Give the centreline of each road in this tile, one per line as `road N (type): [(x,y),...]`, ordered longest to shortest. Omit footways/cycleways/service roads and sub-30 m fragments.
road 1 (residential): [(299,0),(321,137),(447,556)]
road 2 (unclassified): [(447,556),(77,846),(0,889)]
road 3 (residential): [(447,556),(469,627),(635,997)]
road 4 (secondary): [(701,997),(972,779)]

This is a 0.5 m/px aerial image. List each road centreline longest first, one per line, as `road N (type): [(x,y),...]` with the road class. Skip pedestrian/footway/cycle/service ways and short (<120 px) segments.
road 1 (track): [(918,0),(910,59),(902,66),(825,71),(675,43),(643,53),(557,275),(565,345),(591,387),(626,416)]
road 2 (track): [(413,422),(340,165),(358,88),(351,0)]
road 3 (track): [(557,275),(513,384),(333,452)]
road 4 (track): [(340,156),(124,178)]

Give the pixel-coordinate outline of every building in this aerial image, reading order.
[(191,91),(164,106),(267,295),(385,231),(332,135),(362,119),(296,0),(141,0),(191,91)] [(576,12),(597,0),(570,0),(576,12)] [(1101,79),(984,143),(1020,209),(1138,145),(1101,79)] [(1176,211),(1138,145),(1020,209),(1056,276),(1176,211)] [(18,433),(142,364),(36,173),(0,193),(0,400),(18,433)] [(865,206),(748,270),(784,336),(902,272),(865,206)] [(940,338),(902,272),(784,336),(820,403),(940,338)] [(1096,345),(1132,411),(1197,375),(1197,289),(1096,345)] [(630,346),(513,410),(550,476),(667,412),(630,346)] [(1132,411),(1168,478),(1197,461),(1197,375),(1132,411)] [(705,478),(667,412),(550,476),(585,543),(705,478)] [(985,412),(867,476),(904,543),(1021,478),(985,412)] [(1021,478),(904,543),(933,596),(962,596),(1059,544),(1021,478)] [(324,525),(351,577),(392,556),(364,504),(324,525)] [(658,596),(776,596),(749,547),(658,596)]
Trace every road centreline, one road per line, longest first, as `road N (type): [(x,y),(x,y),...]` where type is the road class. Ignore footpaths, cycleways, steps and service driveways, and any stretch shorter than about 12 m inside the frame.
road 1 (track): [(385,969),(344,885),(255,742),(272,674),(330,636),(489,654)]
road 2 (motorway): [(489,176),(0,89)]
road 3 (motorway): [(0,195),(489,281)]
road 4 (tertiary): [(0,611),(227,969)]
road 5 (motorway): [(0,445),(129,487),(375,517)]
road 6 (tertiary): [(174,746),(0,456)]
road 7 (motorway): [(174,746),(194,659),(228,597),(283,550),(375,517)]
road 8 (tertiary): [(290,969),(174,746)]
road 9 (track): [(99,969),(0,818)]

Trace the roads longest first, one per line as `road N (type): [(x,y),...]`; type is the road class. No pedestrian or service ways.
═══
▶ **PROBLEM TO SOLVE**: Print every entry from the material exactly.

▶ **RESPONSE TO THIS TASK**:
Give the centreline of each road in this tile, one per line as `road N (type): [(x,y),...]`, ordered longest to shortest. Omit footways/cycleways/service roads and sub-30 m fragments.
road 1 (residential): [(299,0),(321,137),(447,556)]
road 2 (unclassified): [(447,556),(77,846),(0,889)]
road 3 (residential): [(447,556),(469,627),(635,997)]
road 4 (secondary): [(701,997),(972,779)]

This is a 0.5 m/px aerial image. List each road centreline longest first, one per line, as `road N (type): [(x,y),...]` with the road class. Skip pedestrian/footway/cycle/service ways and short (<120 px) segments.
road 1 (track): [(918,0),(910,59),(902,66),(825,71),(675,43),(643,53),(557,275),(565,345),(591,387),(626,416)]
road 2 (track): [(413,422),(340,165),(358,88),(351,0)]
road 3 (track): [(557,275),(513,384),(333,452)]
road 4 (track): [(340,156),(124,178)]

Give the pixel-coordinate outline of every building in this aerial image, reading order.
[(191,91),(164,106),(267,295),(385,231),(332,135),(362,119),(296,0),(141,0),(191,91)] [(576,12),(597,0),(570,0),(576,12)] [(1101,79),(984,143),(1020,209),(1138,145),(1101,79)] [(1176,211),(1138,145),(1020,209),(1056,276),(1176,211)] [(18,433),(142,364),(36,173),(0,193),(0,400),(18,433)] [(865,206),(748,270),(784,336),(902,272),(865,206)] [(940,338),(902,272),(784,336),(820,403),(940,338)] [(1096,345),(1132,411),(1197,375),(1197,289),(1096,345)] [(630,346),(513,410),(550,476),(667,412),(630,346)] [(1132,411),(1168,478),(1197,461),(1197,375),(1132,411)] [(705,478),(667,412),(550,476),(585,543),(705,478)] [(985,412),(867,476),(904,543),(1021,478),(985,412)] [(1021,478),(904,543),(933,596),(962,596),(1059,544),(1021,478)] [(324,525),(351,577),(392,556),(364,504),(324,525)] [(658,596),(776,596),(749,547),(658,596)]
Trace every road centreline, one road per line, longest first, as `road N (type): [(x,y),(x,y),...]` where type is the road class. Ignore footpaths, cycleways, steps and service driveways, and any stretch shorter than about 12 m inside the frame.
road 1 (track): [(385,969),(344,885),(255,742),(272,674),(330,636),(489,654)]
road 2 (motorway): [(489,176),(0,89)]
road 3 (motorway): [(0,195),(489,281)]
road 4 (tertiary): [(0,611),(227,969)]
road 5 (motorway): [(0,445),(129,487),(375,517)]
road 6 (tertiary): [(174,746),(0,456)]
road 7 (motorway): [(174,746),(194,659),(228,597),(283,550),(375,517)]
road 8 (tertiary): [(290,969),(174,746)]
road 9 (track): [(99,969),(0,818)]

Trace the roads longest first, one per line as `road N (type): [(x,y),...]`; type is the road class. No pedestrian or service ways.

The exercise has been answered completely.